__Required work__. In the listing that follows, determine how many lines include the word "green". Respond with that number alone.

+-------+

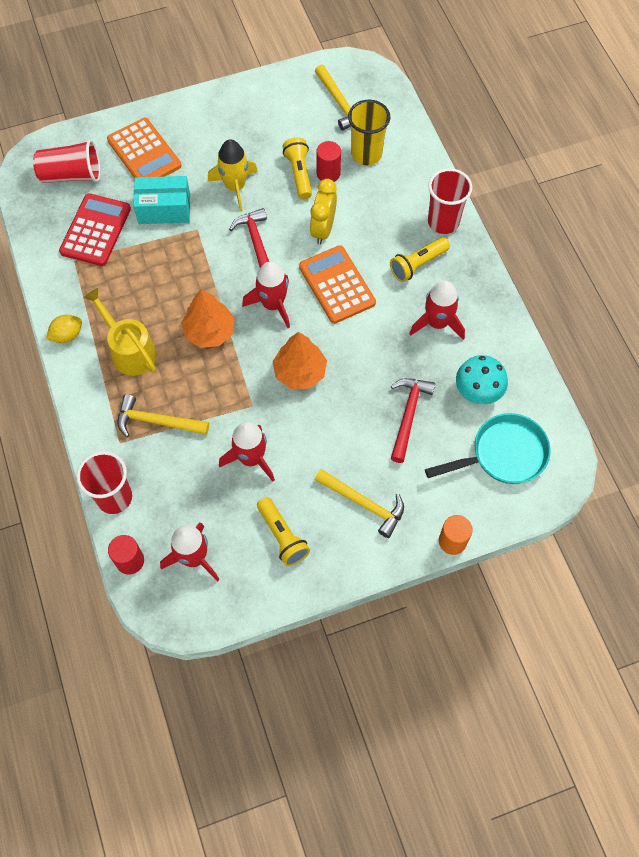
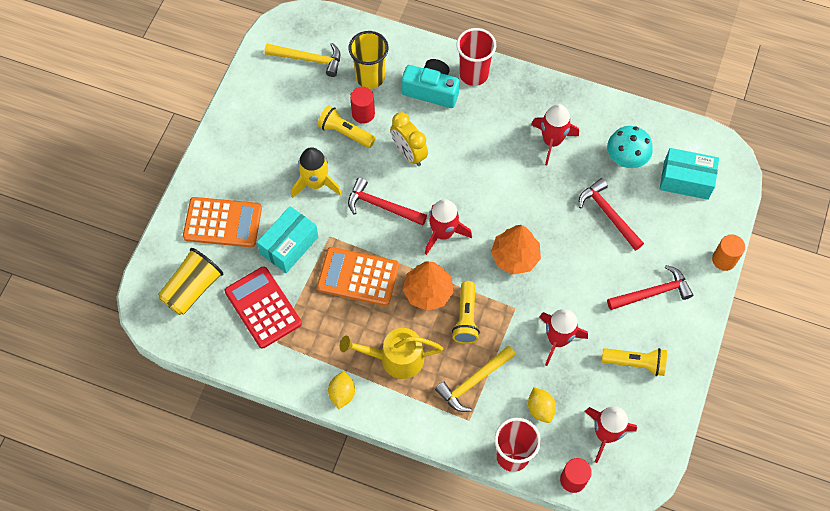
camera: 50 degrees left, 0 degrees up
red cup [33,140,100,183] -> yellow cup [158,248,223,315]
orange calculator [299,245,376,324] -> orange calculator moved to [317,247,399,306]
yellow hammer [315,469,404,538] -> red hammer [607,265,693,310]
yellow flashlight [390,237,450,282] -> yellow flashlight moved to [452,281,480,344]
turquoise pan [425,413,551,484] -> turquoise box [660,148,719,200]
none -> turquoise camera [401,59,460,108]
none -> yellow lemon [528,387,556,423]

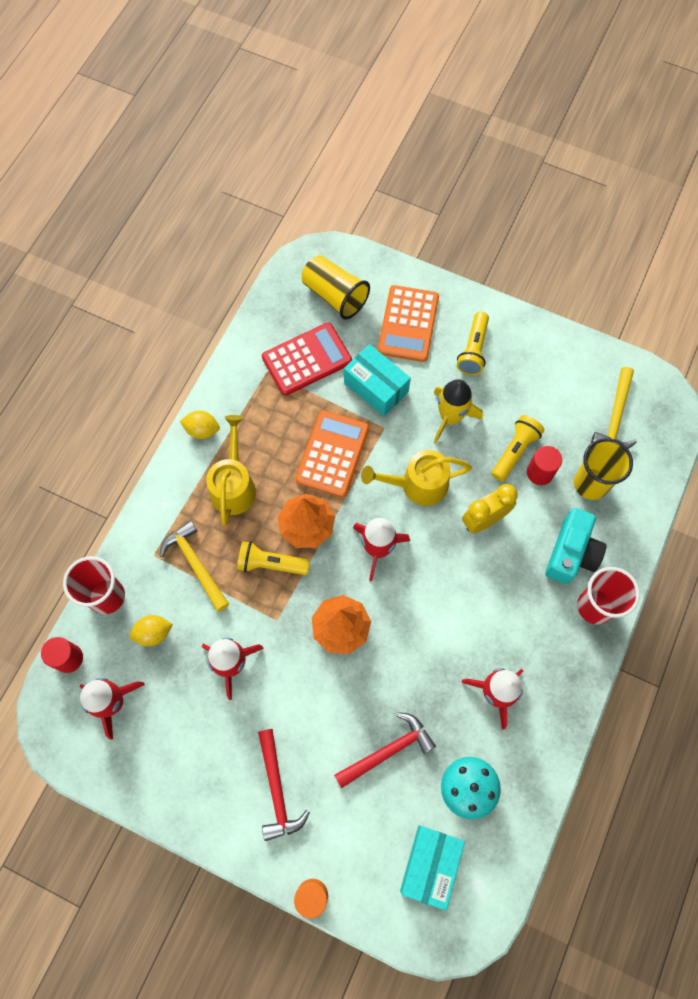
camera: 95 degrees right, 5 degrees up
red hammer [348,177,427,226] -> yellow watering can [361,450,472,506]
yellow flashlight [601,348,667,376] -> yellow flashlight moved to [457,312,489,375]

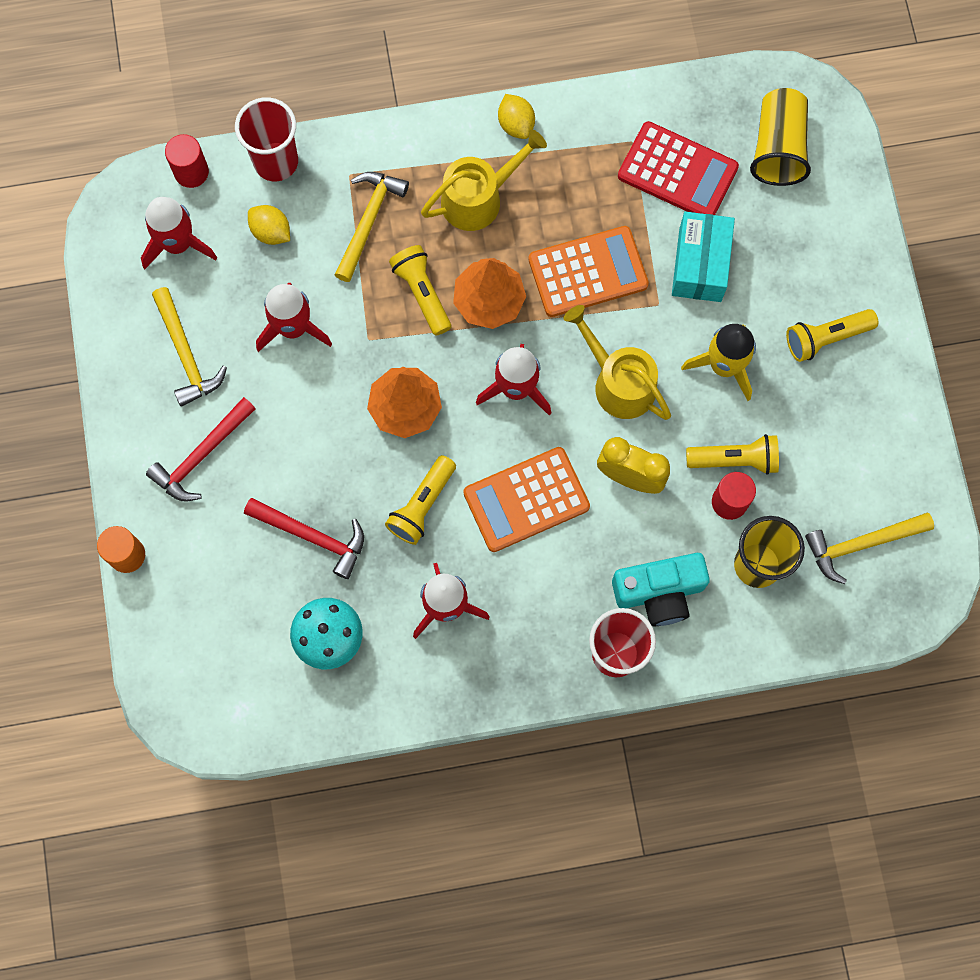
camera: 55 degrees right, 5 degrees up
orange calculator [378,285,439,362] -> orange calculator moved to [463,447,590,552]
turquoise box [400,825,465,911] -> none
none -> yellow hammer [152,287,227,407]
none -> yellow flashlight [385,455,456,545]

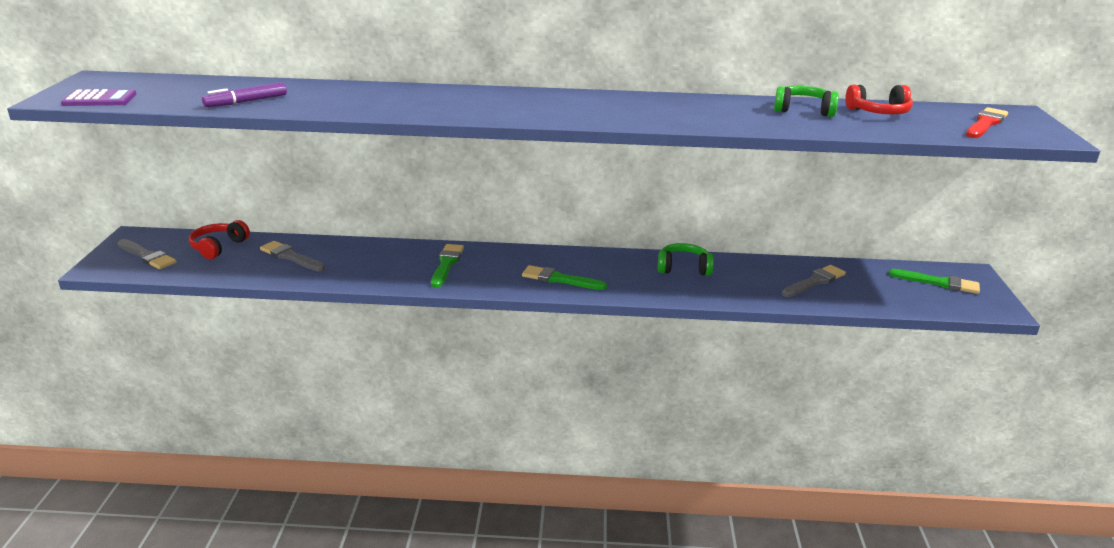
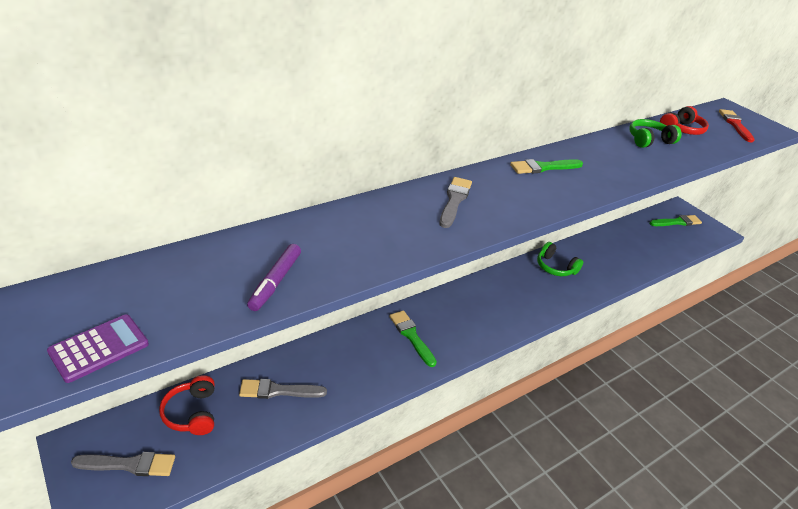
camera: 40 degrees left, 10 degrees up
green brush [522,265,607,290] -> green brush moved to [510,159,583,174]
green headphones [658,243,714,276] -> green headphones turned 105 degrees counterclockwise [537,242,583,276]
grey brush [782,265,846,297] -> grey brush moved to [440,177,472,228]

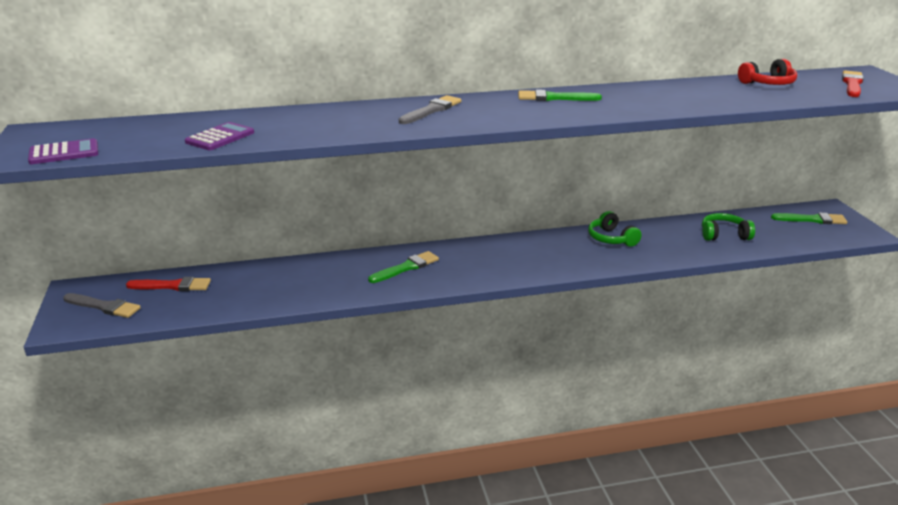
camera: 25 degrees right, 10 degrees down
red headphones [159,375,215,435] -> red brush [126,277,211,291]
grey brush [239,379,327,399] -> none
purple marker [247,244,301,311] -> purple calculator [185,122,254,150]
green brush [389,310,437,367] -> green brush turned 60 degrees clockwise [368,251,439,283]
green headphones [629,119,682,148] -> green headphones moved to [702,213,755,241]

+-------+

__Written reply__. 4